▶ EXERCISE GOAL: If a record holds a picture, drop the picture and copy everything else exactly.
*****
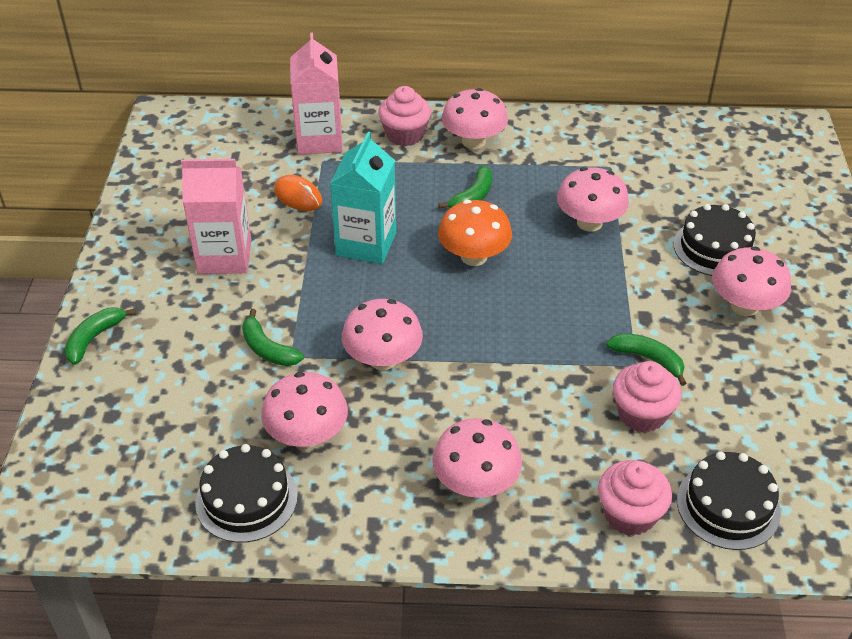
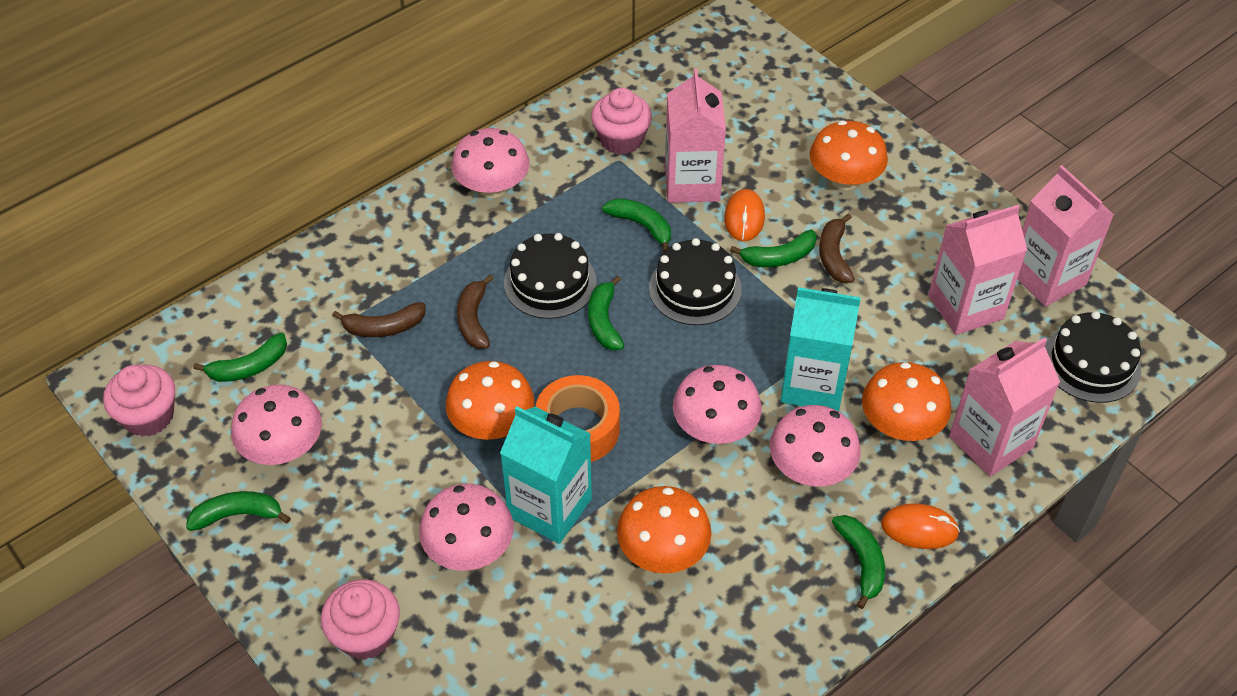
brown banana: 0 -> 3
green banana: 4 -> 6
orange mouse: 1 -> 2
orange mushroom: 1 -> 4
orange tape: 0 -> 1
pink carton: 2 -> 4
pink mushroom: 6 -> 5
turquoise carton: 1 -> 2

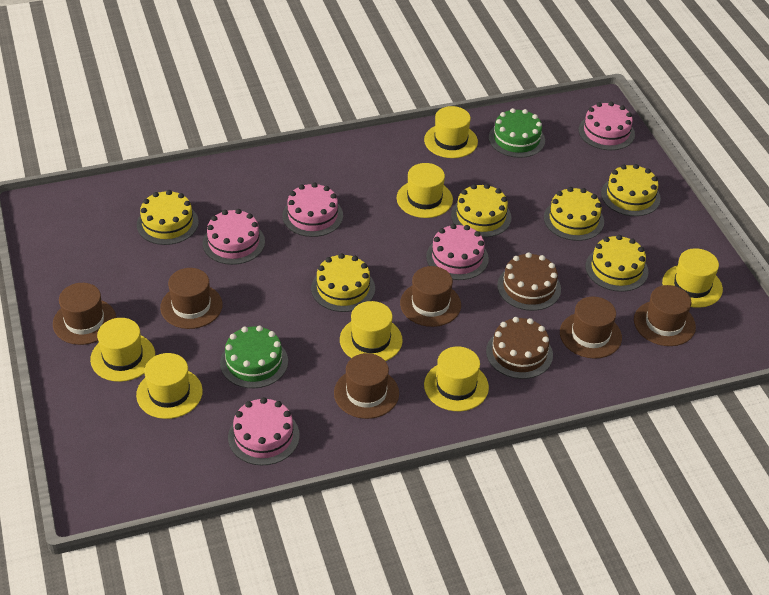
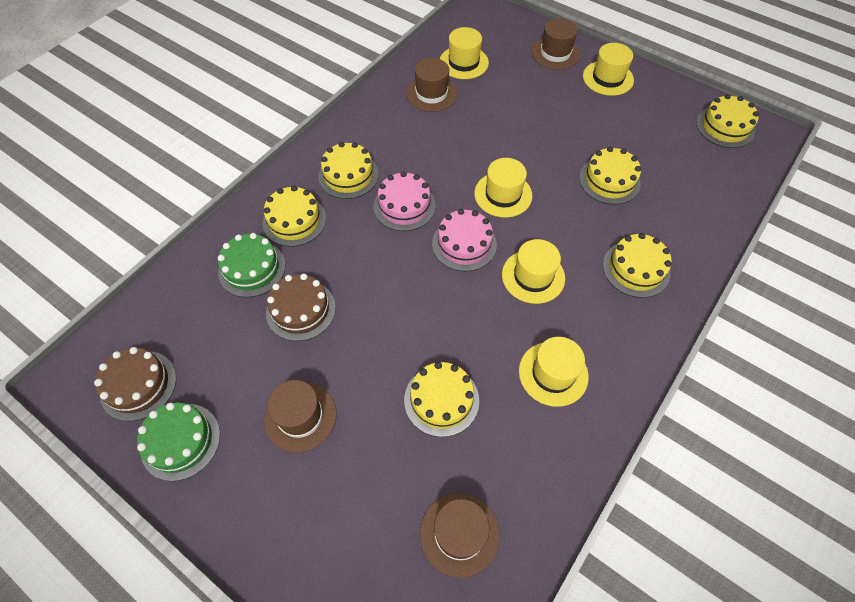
brown hat: 6 -> 4
pink cake: 5 -> 2
yellow hat: 7 -> 5

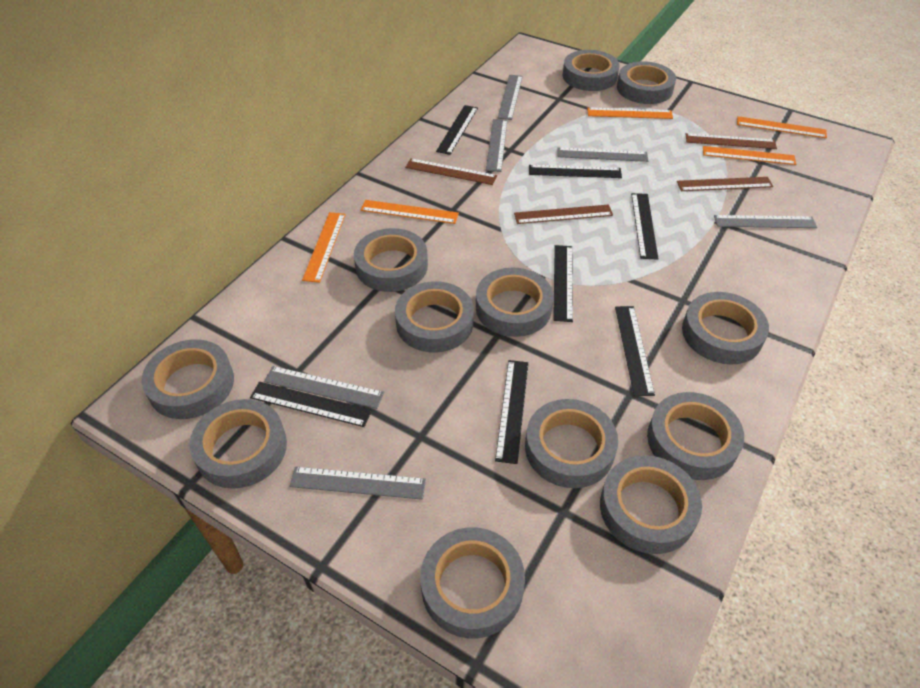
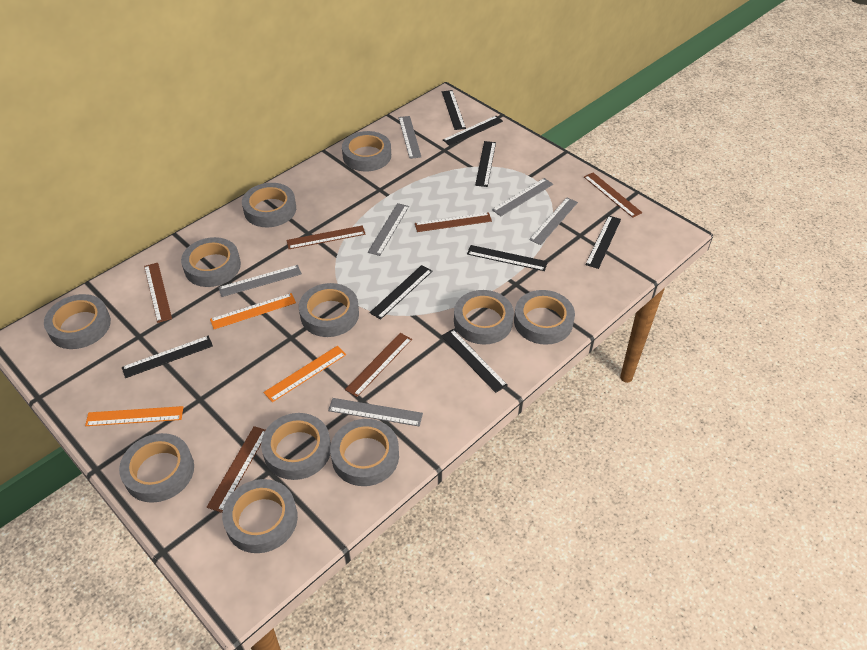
black ruler: 7 -> 8
brown ruler: 4 -> 6
grey tape: 12 -> 11
orange ruler: 5 -> 3

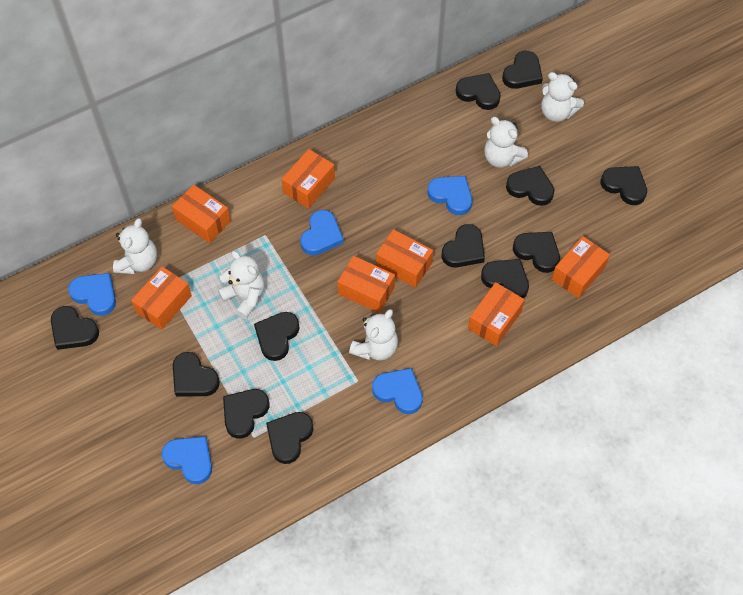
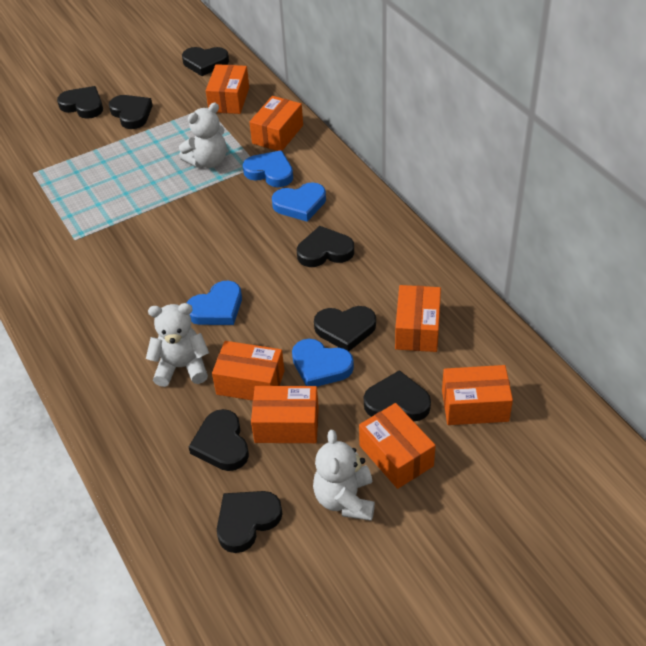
black heart: 12 -> 8
blue heart: 5 -> 4
white teddy bear: 5 -> 3

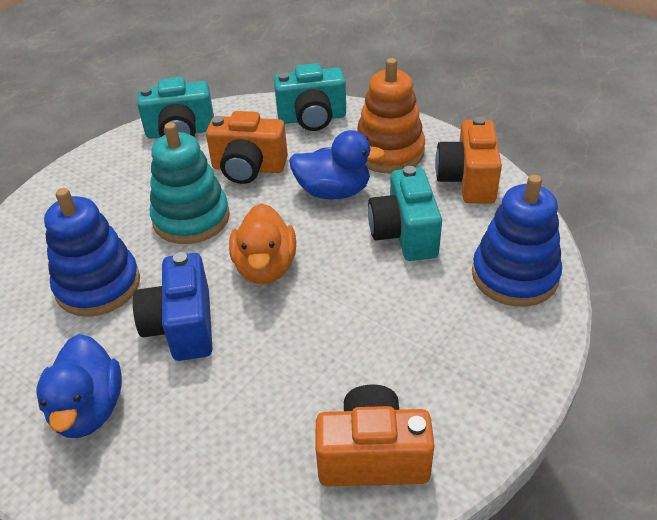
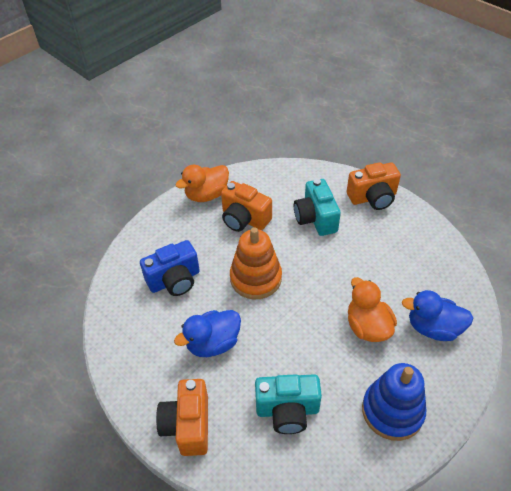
blue stacking toy: 2 -> 1
orange duck: 1 -> 2
turquoise camera: 3 -> 2
turquoise stacking toy: 1 -> 0

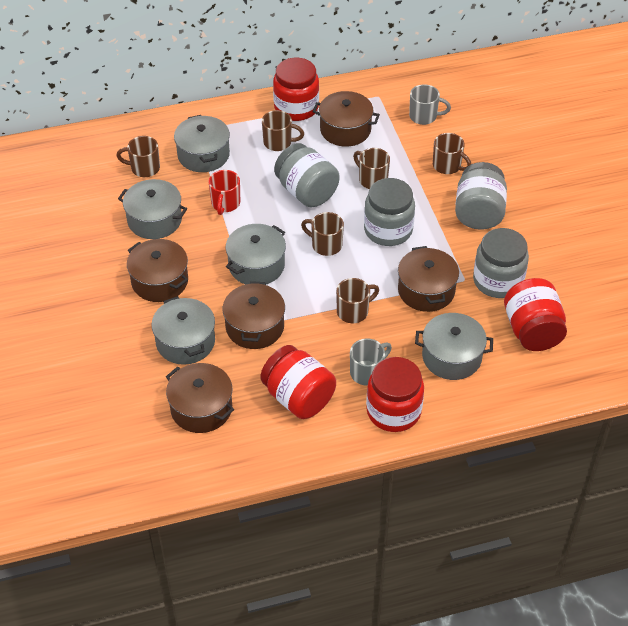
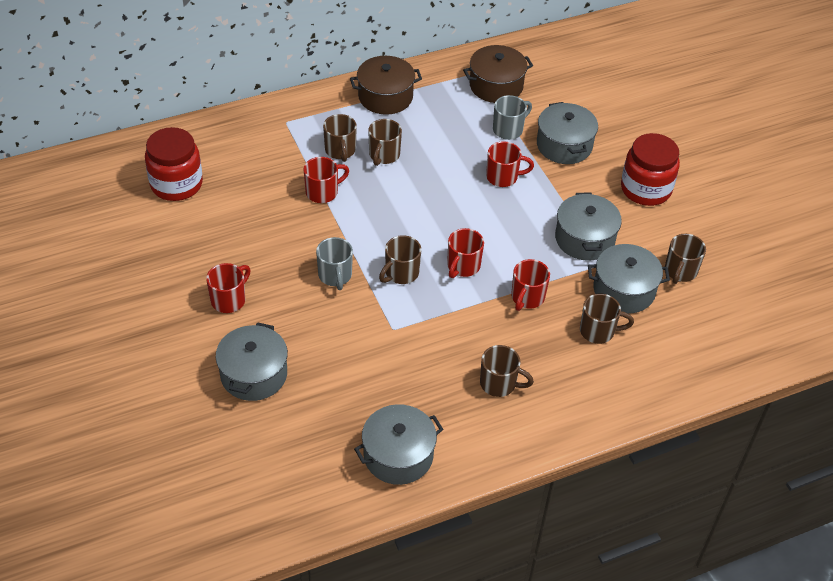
brown pot: 5 -> 2
grey jar: 4 -> 0
red jar: 4 -> 2
red mug: 1 -> 5

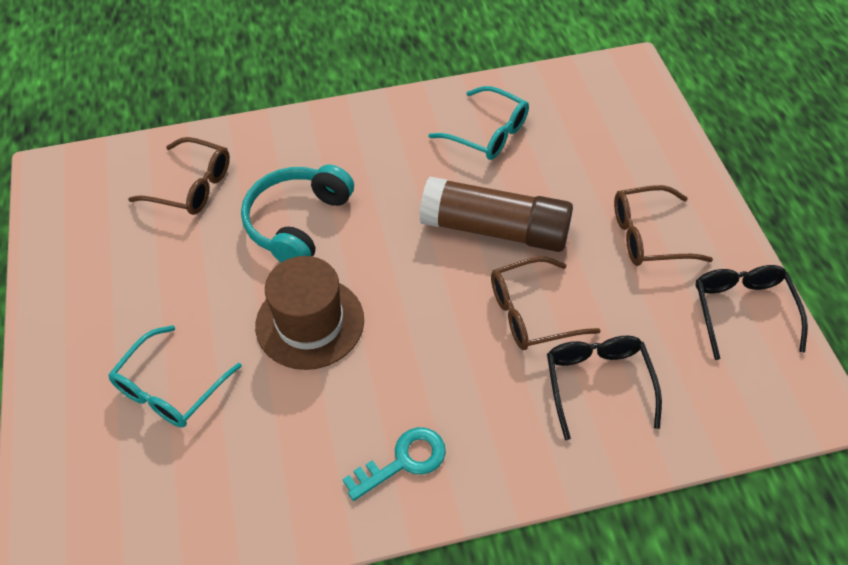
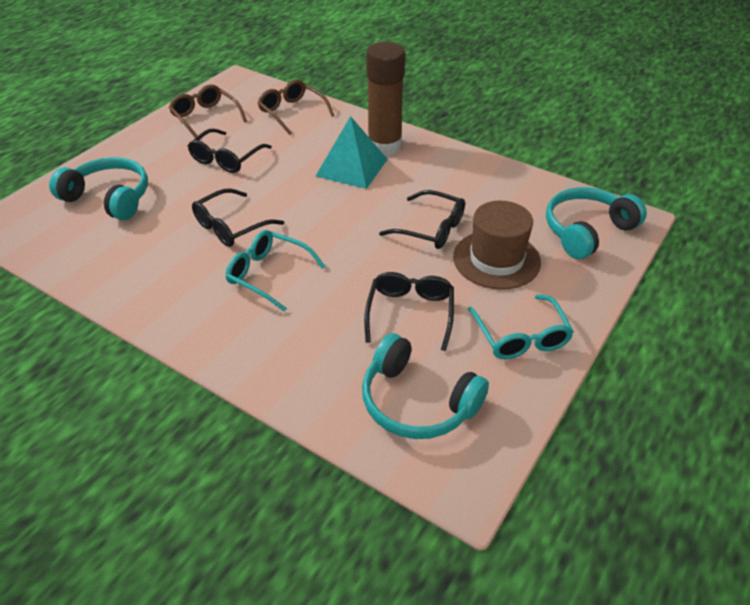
black glasses: 2 -> 4
brown glasses: 3 -> 2
turquoise headphones: 1 -> 3
turquoise key: 1 -> 0
turquoise pyramid: 0 -> 1

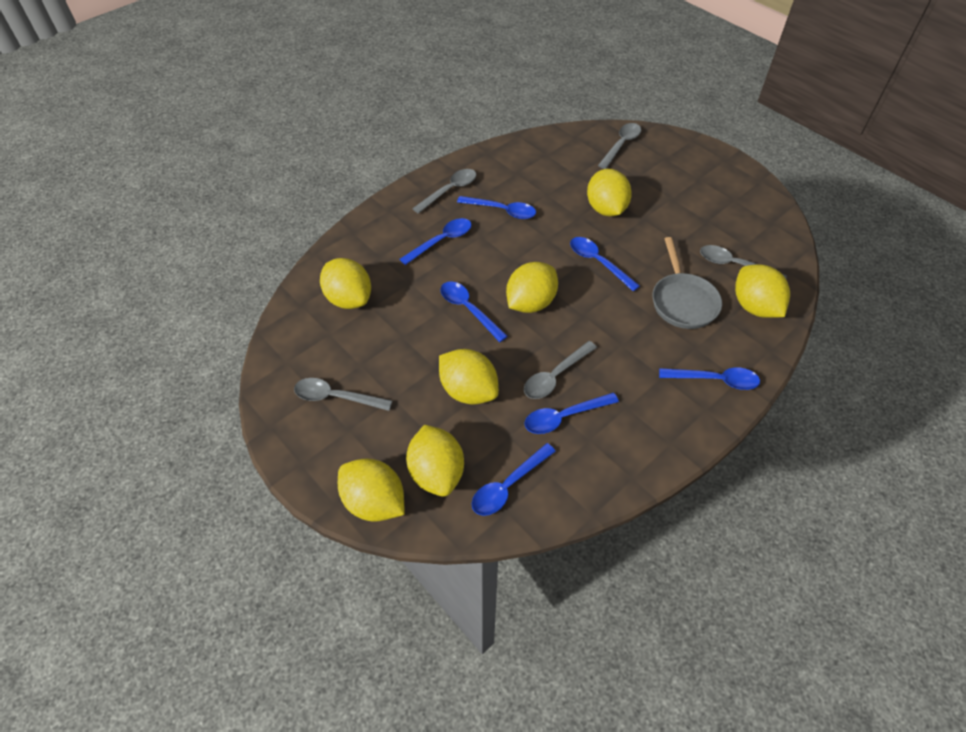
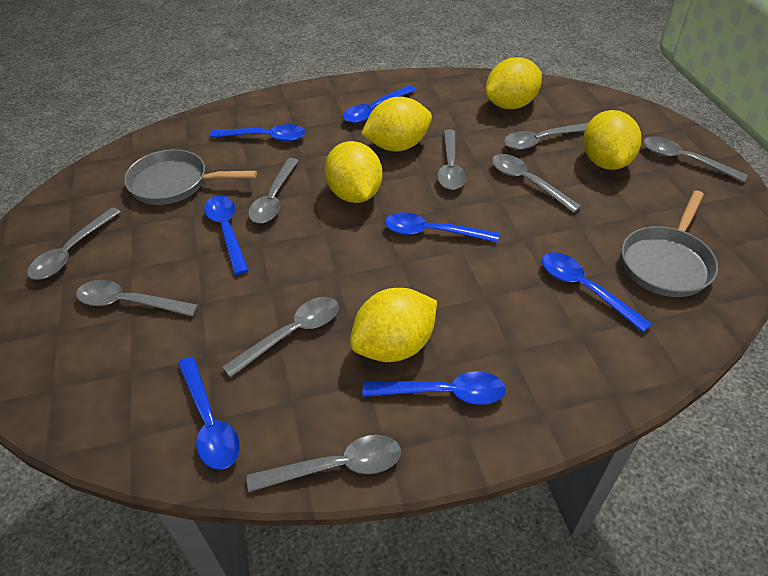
grey pan: 1 -> 2
grey spoon: 5 -> 9
yellow lemon: 7 -> 5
*****
▶ RESULT OF THIS EXERCISE:
brown banana: 0 -> 3
green banana: 4 -> 6
orange mouse: 1 -> 2
orange mushroom: 1 -> 4
orange tape: 0 -> 1
pink carton: 2 -> 4
pink mushroom: 6 -> 5
turquoise carton: 1 -> 2

brown hat: 6 -> 4
pink cake: 5 -> 2
yellow hat: 7 -> 5

black ruler: 7 -> 8
brown ruler: 4 -> 6
grey tape: 12 -> 11
orange ruler: 5 -> 3

black heart: 12 -> 8
blue heart: 5 -> 4
white teddy bear: 5 -> 3

blue stacking toy: 2 -> 1
orange duck: 1 -> 2
turquoise camera: 3 -> 2
turquoise stacking toy: 1 -> 0

brown pot: 5 -> 2
grey jar: 4 -> 0
red jar: 4 -> 2
red mug: 1 -> 5

black glasses: 2 -> 4
brown glasses: 3 -> 2
turquoise headphones: 1 -> 3
turquoise key: 1 -> 0
turquoise pyramid: 0 -> 1

grey pan: 1 -> 2
grey spoon: 5 -> 9
yellow lemon: 7 -> 5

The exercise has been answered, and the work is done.